#### What is required
Copy out the data in full and exactly, passing over the pictures.

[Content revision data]

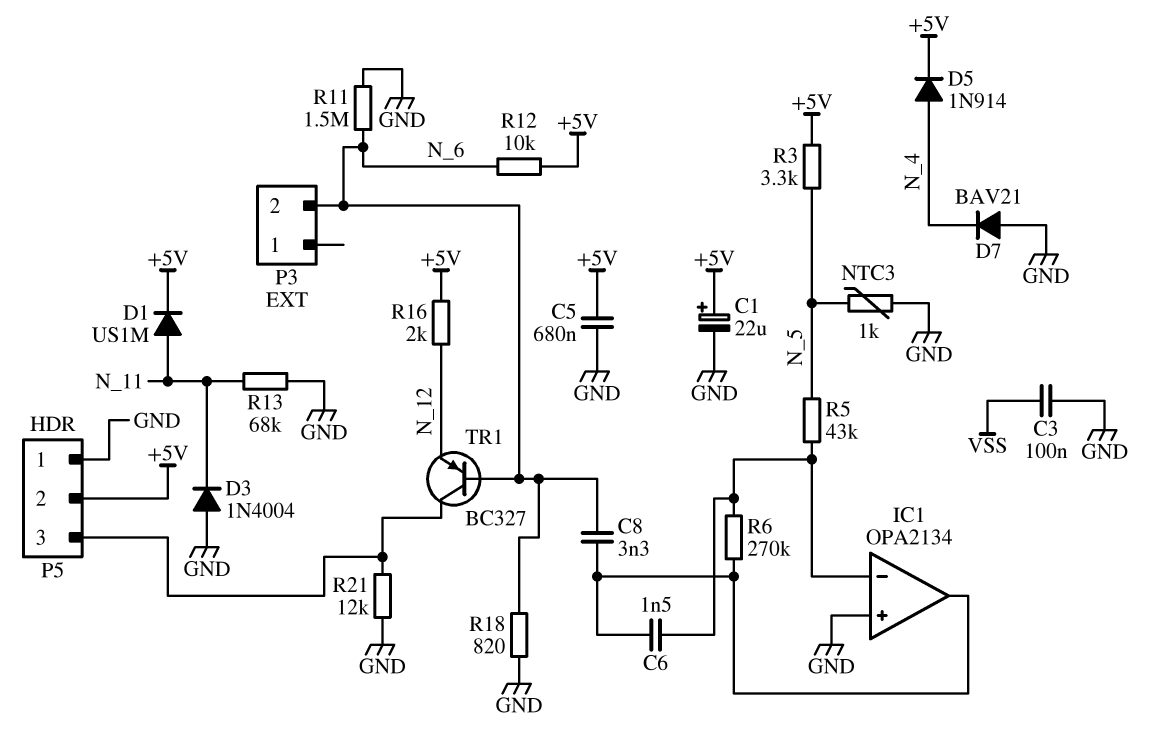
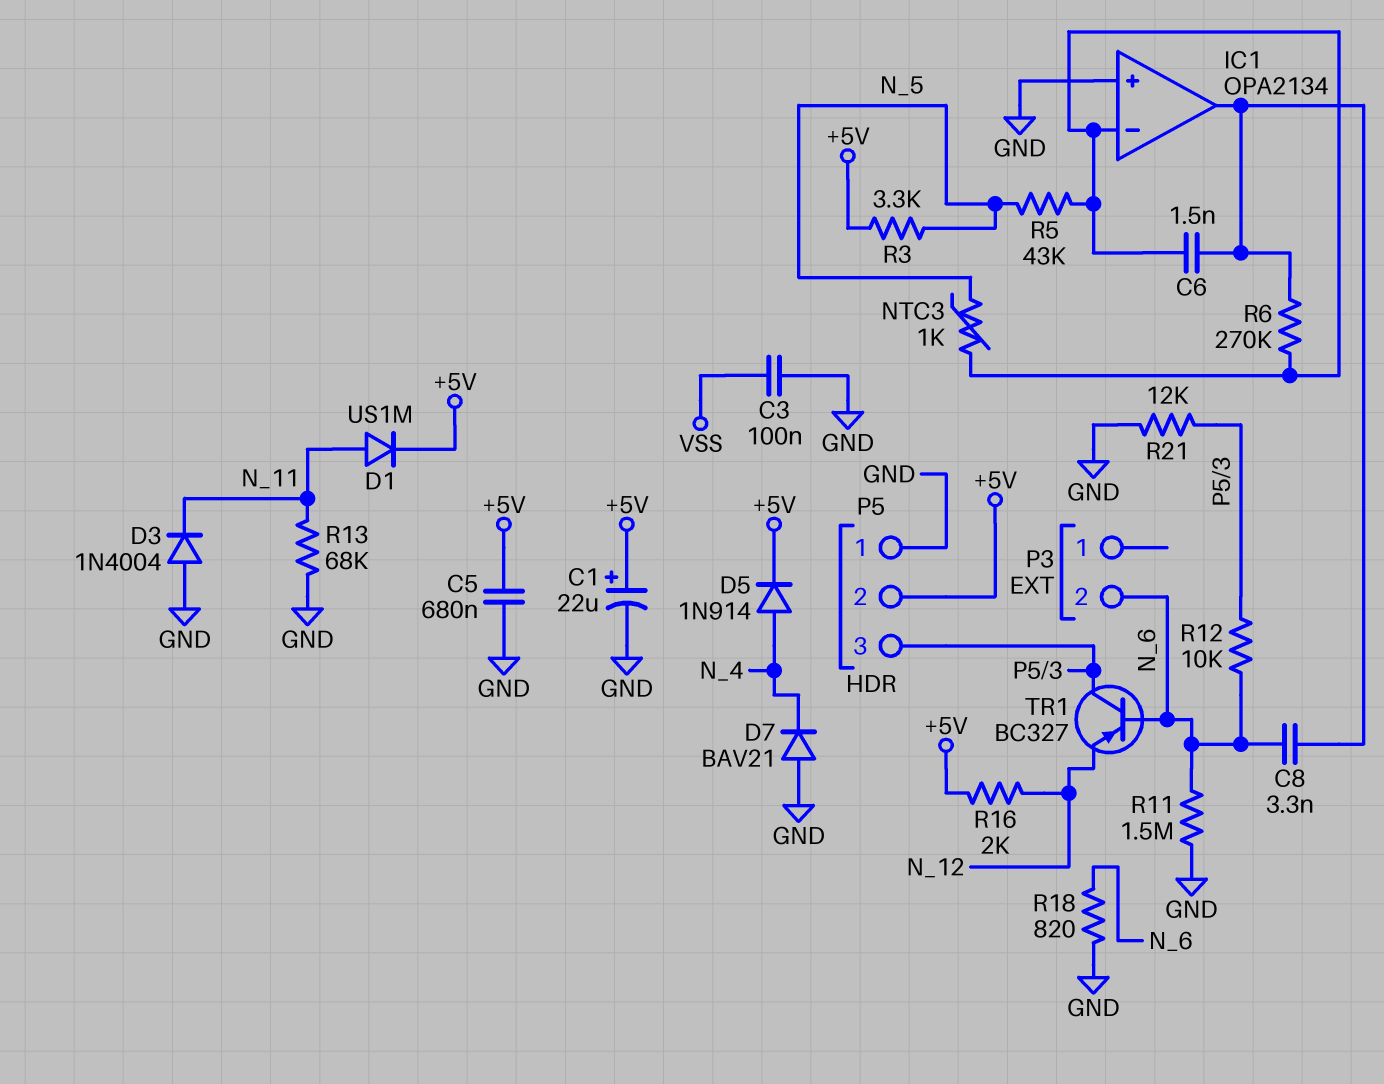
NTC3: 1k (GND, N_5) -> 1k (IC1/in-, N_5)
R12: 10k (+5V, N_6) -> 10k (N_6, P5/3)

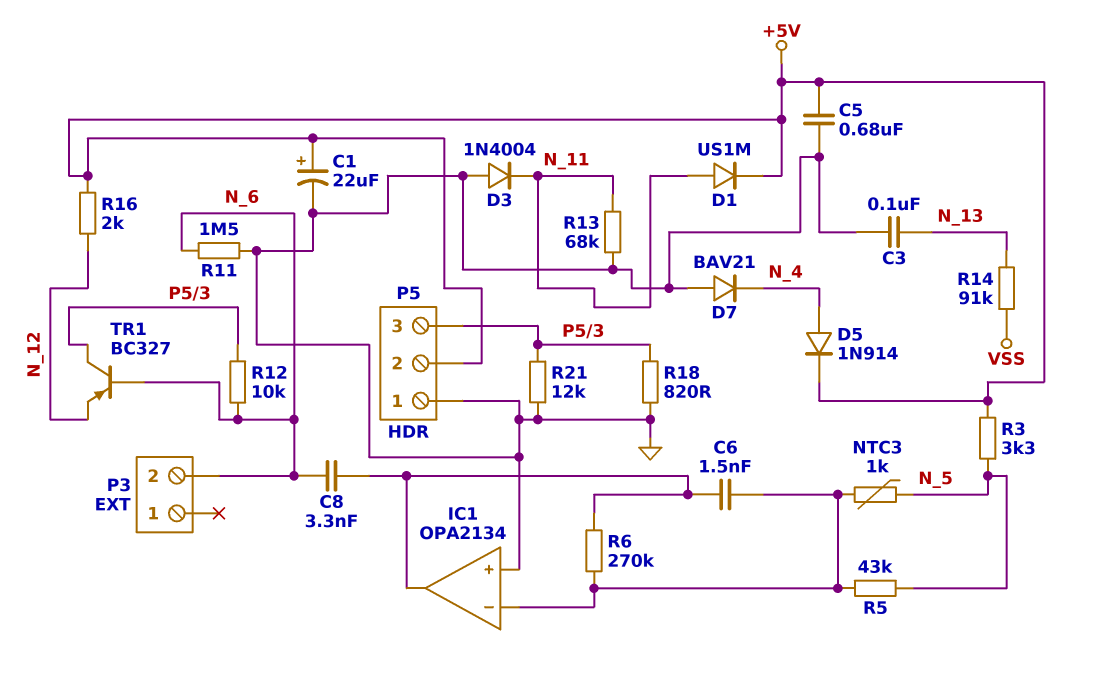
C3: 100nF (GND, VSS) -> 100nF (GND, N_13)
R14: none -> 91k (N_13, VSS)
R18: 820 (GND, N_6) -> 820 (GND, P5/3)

#### Solution
NTC3: 1k (GND, N_5) -> 1k (IC1/in-, N_5)
R12: 10k (+5V, N_6) -> 10k (N_6, P5/3)

C3: 100nF (GND, VSS) -> 100nF (GND, N_13)
R14: none -> 91k (N_13, VSS)
R18: 820 (GND, N_6) -> 820 (GND, P5/3)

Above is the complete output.